[[ PROVIDED DATA open ]]

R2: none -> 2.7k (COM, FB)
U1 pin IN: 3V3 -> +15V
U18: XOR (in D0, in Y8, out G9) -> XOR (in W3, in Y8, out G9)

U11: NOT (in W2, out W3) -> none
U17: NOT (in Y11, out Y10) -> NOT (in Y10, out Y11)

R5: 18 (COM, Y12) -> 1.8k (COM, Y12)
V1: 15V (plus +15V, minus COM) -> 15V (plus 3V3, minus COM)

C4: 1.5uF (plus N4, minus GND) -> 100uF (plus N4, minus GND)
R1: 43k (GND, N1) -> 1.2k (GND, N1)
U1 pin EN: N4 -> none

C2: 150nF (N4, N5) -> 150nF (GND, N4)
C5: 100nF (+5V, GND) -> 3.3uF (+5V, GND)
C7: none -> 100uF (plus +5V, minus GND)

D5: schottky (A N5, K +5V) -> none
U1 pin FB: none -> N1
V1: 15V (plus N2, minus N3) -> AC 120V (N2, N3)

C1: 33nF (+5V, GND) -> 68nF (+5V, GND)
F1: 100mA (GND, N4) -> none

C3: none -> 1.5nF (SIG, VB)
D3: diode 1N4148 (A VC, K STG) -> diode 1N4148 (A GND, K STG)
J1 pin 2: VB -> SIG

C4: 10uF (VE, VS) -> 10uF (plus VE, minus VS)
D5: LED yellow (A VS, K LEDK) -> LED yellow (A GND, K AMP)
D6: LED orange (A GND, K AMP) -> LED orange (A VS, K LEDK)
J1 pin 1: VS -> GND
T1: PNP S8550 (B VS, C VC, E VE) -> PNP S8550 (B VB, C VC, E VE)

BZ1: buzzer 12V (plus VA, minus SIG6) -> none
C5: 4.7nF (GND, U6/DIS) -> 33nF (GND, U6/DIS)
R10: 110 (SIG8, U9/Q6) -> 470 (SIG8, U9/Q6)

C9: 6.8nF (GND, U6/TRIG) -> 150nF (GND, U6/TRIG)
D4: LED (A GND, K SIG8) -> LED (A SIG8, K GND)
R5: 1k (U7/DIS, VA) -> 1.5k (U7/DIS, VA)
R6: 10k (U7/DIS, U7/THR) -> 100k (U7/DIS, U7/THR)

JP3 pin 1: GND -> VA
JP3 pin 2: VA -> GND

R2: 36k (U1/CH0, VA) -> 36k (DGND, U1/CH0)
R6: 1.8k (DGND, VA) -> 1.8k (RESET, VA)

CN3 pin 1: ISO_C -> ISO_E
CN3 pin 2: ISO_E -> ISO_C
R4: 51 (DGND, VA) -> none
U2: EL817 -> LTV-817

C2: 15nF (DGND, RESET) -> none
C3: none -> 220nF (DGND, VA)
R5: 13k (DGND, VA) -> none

[[ PROVIDED DATA closed ]]

[EXERCISE PROMPT]
Return exactly the lines from the one containing "R2: 36k (U1/CH0, VA) -> 36k (DGND, U1/CH0)" through the last line of the records above, both included, and nothing else.

[SOLVED EXERCISE]
R2: 36k (U1/CH0, VA) -> 36k (DGND, U1/CH0)
R6: 1.8k (DGND, VA) -> 1.8k (RESET, VA)

CN3 pin 1: ISO_C -> ISO_E
CN3 pin 2: ISO_E -> ISO_C
R4: 51 (DGND, VA) -> none
U2: EL817 -> LTV-817

C2: 15nF (DGND, RESET) -> none
C3: none -> 220nF (DGND, VA)
R5: 13k (DGND, VA) -> none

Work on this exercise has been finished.